▶ **WORK ORDER**
Word for word, restate the listing; omit the pictures.

▶ **DATA SHOWN**
::::::

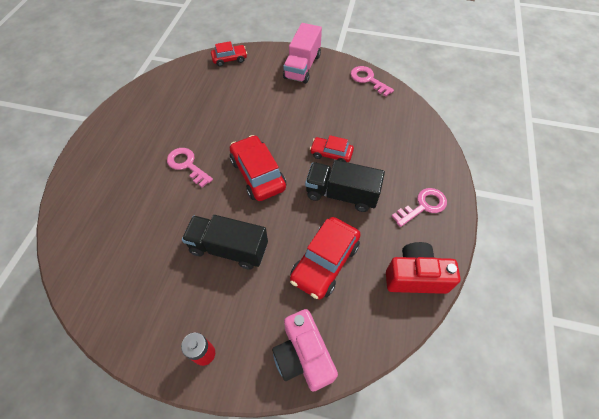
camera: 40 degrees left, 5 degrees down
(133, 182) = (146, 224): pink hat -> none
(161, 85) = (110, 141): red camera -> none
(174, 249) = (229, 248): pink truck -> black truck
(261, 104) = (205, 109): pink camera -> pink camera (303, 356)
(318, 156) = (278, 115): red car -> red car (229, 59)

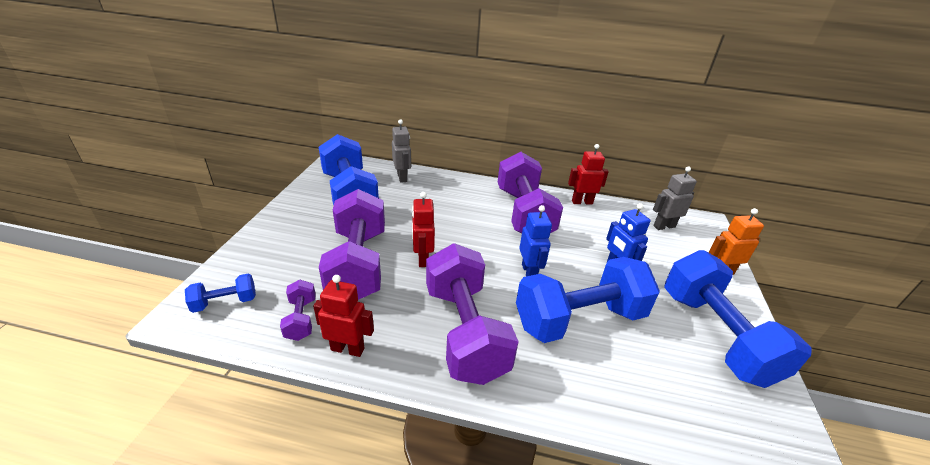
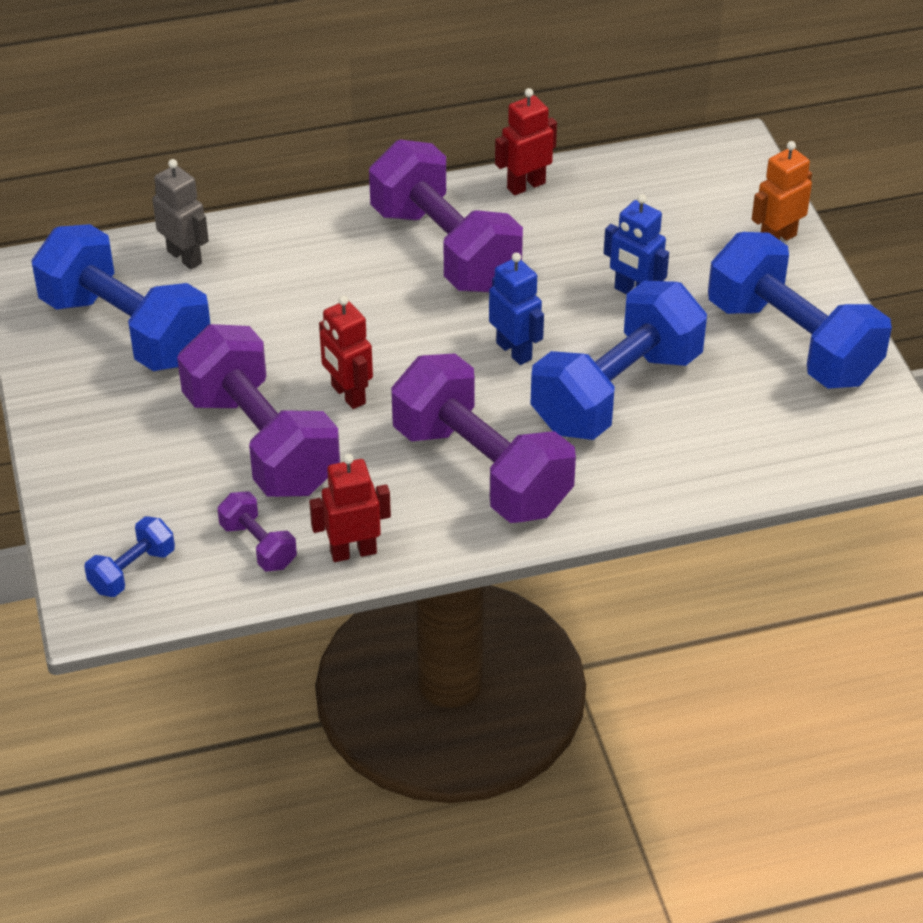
camera: 25 degrees left, 10 degrees up
(664, 226) = (674, 184): grey robot -> none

::::::

▶ **YOUR RESPONSE**
camera: 40 degrees left, 5 degrees down
(133, 182) = (146, 224): pink hat -> none
(161, 85) = (110, 141): red camera -> none
(174, 249) = (229, 248): pink truck -> black truck
(261, 104) = (205, 109): pink camera -> pink camera (303, 356)
(318, 156) = (278, 115): red car -> red car (229, 59)

camera: 25 degrees left, 10 degrees up
(664, 226) = (674, 184): grey robot -> none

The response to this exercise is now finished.